** start Source records **

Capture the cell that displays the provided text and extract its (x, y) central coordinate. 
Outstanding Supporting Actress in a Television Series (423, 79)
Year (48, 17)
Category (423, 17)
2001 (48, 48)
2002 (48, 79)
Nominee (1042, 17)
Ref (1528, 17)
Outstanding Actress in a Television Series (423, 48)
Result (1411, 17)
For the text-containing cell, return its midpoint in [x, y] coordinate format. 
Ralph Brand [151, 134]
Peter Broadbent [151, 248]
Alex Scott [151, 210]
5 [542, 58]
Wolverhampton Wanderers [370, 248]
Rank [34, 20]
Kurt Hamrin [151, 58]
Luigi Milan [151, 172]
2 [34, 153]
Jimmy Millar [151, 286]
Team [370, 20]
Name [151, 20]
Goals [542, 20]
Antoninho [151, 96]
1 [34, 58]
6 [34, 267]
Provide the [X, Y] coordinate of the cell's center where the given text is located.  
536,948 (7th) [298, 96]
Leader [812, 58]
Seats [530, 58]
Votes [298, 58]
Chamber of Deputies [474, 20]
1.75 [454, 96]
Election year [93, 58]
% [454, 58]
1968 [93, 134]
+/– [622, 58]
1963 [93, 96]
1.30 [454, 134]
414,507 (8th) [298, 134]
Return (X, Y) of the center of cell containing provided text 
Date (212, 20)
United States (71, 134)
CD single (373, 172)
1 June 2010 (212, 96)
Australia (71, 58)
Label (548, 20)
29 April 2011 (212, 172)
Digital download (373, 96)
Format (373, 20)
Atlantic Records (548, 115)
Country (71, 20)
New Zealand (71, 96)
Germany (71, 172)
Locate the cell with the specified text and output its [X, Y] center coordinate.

** end Source records **

Collect every line in the items above that contains the word "Television", matching case exactly. Copy each such line in full.

### [Problem solution]
Outstanding Supporting Actress in a Television Series (423, 79)
Outstanding Actress in a Television Series (423, 48)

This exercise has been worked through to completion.